Directions for this task ▸
Use the entries below and reproduce exactly the lines from the one containing "U119: NAND 74HC132" down to the one containing "U144: NAND 74HC00", both of them included.

Input for this task ▸
= = =
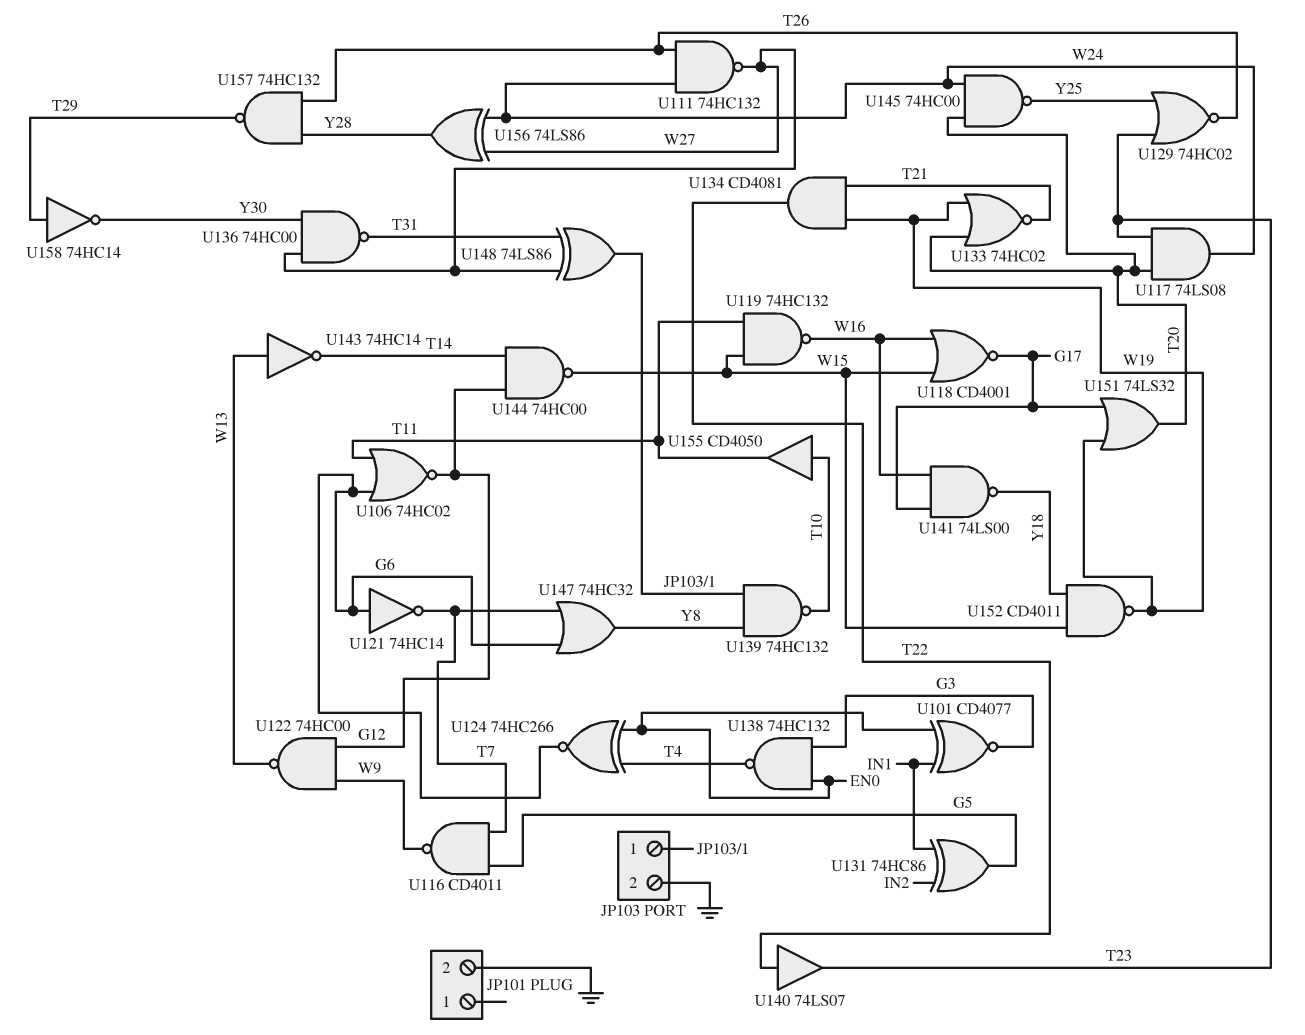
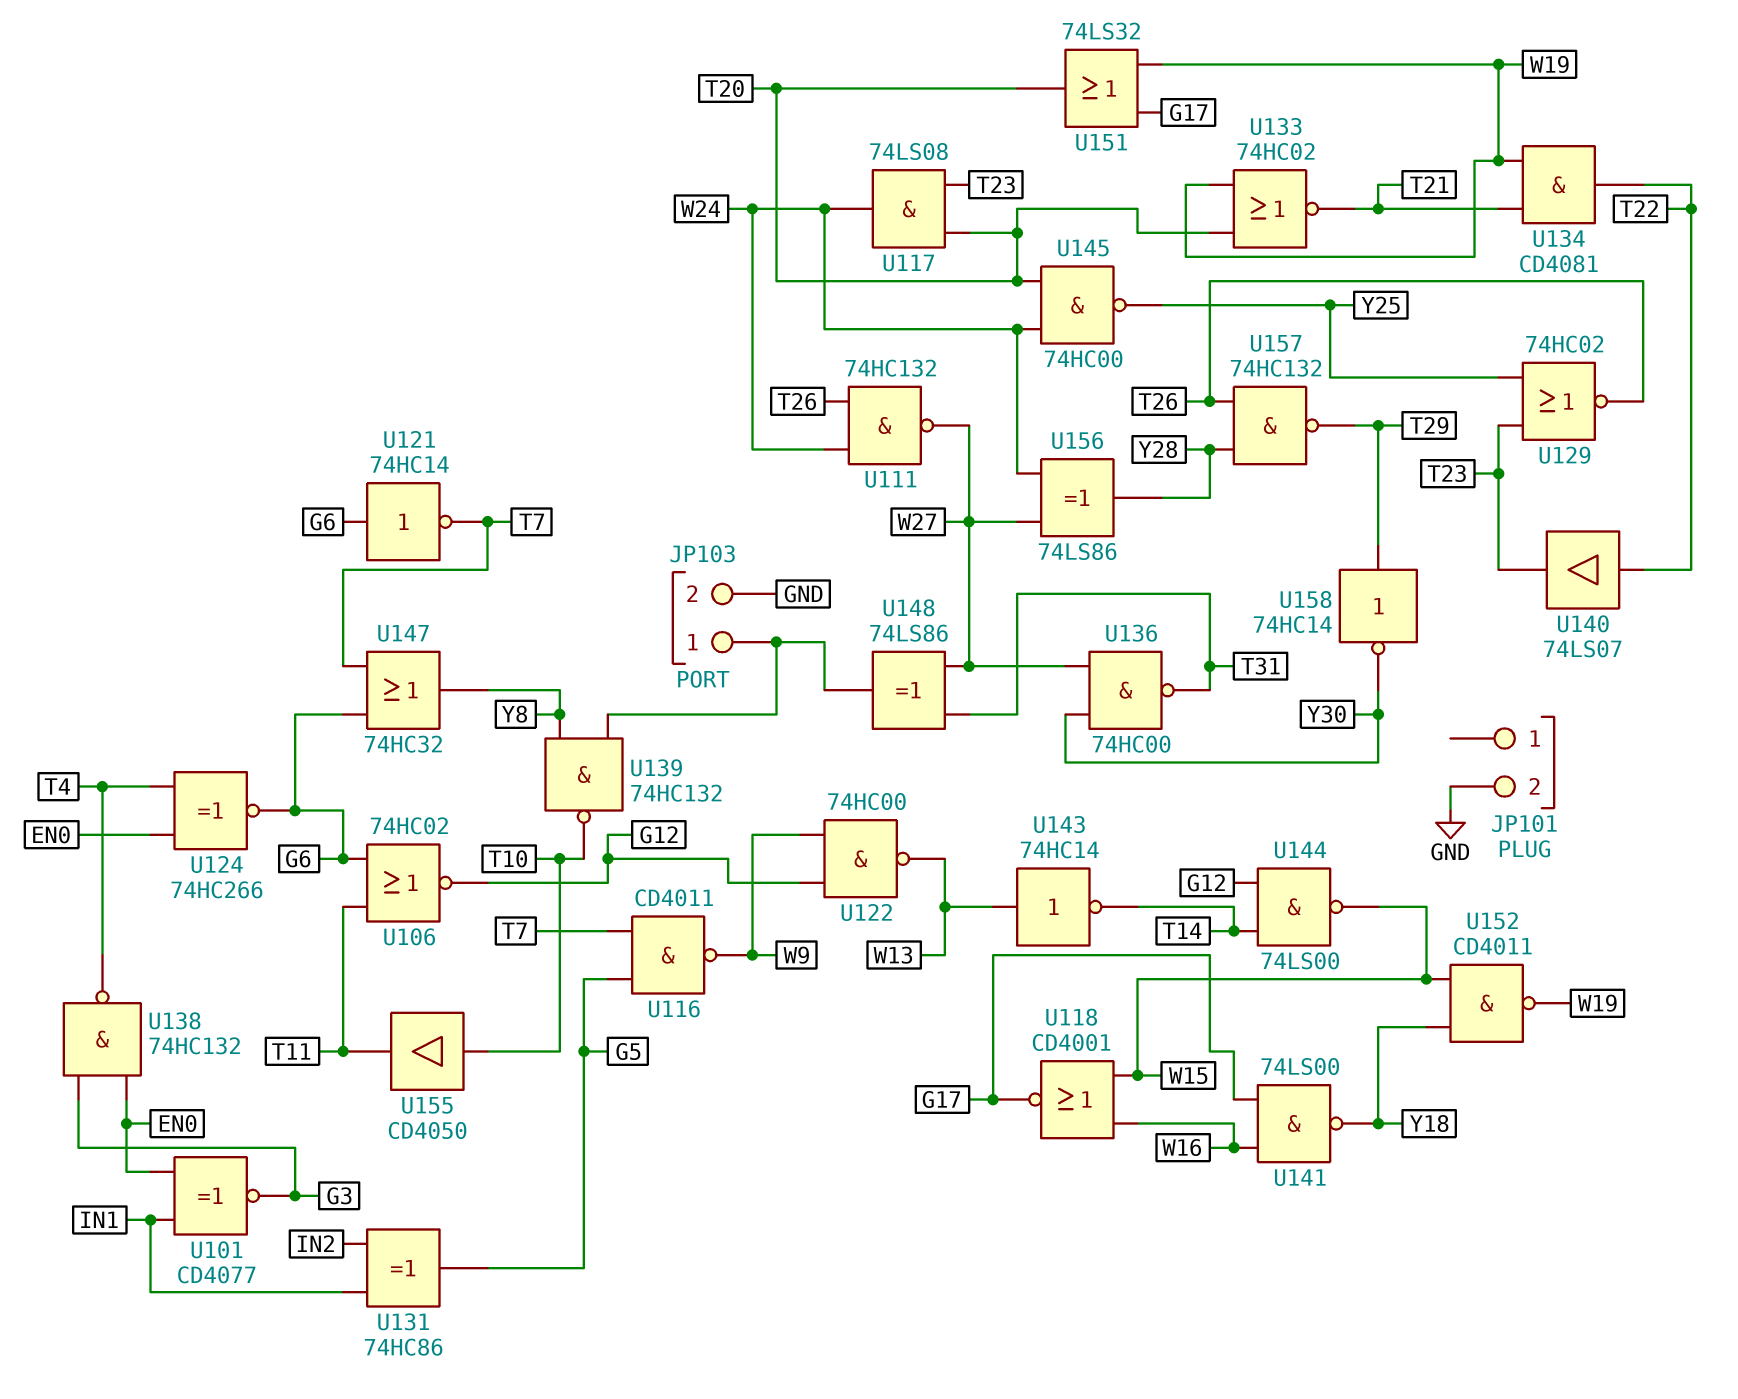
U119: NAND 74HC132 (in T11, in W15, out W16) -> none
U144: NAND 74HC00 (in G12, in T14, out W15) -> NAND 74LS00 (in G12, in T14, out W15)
= = =
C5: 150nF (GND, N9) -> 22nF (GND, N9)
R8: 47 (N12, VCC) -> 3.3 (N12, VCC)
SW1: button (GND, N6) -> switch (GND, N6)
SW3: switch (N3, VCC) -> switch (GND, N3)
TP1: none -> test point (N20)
= = =
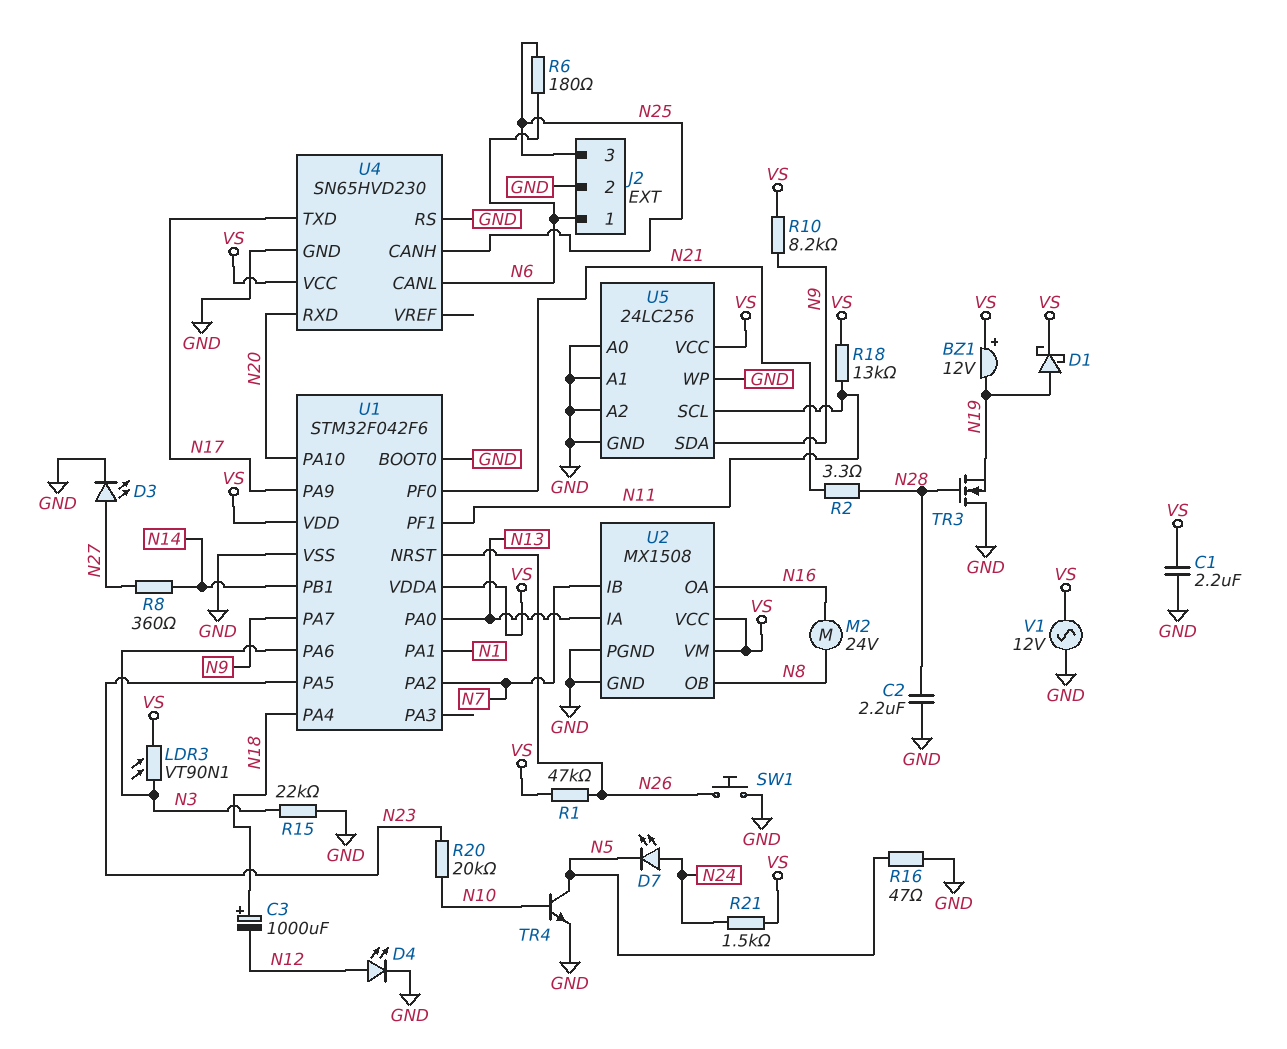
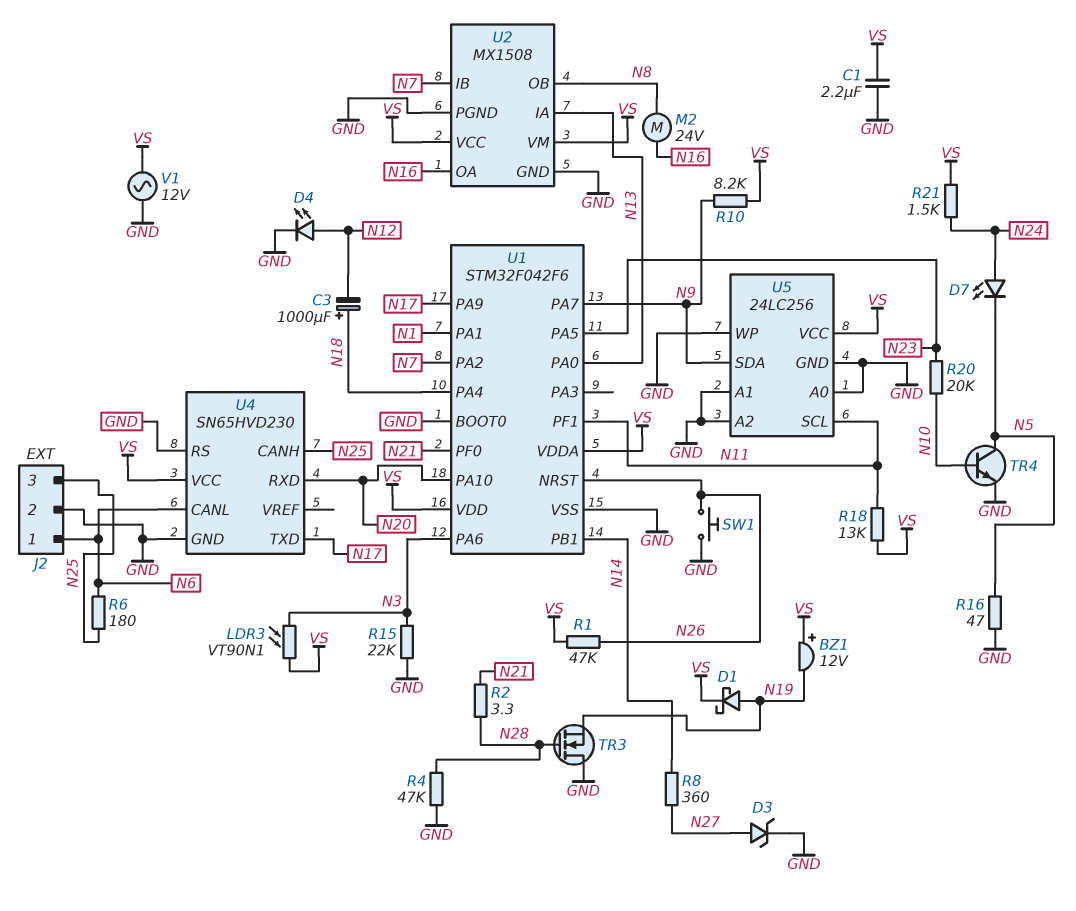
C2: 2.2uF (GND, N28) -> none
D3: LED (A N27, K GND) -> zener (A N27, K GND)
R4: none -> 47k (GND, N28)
= = =
Answer ▸
U119: NAND 74HC132 (in T11, in W15, out W16) -> none
U144: NAND 74HC00 (in G12, in T14, out W15) -> NAND 74LS00 (in G12, in T14, out W15)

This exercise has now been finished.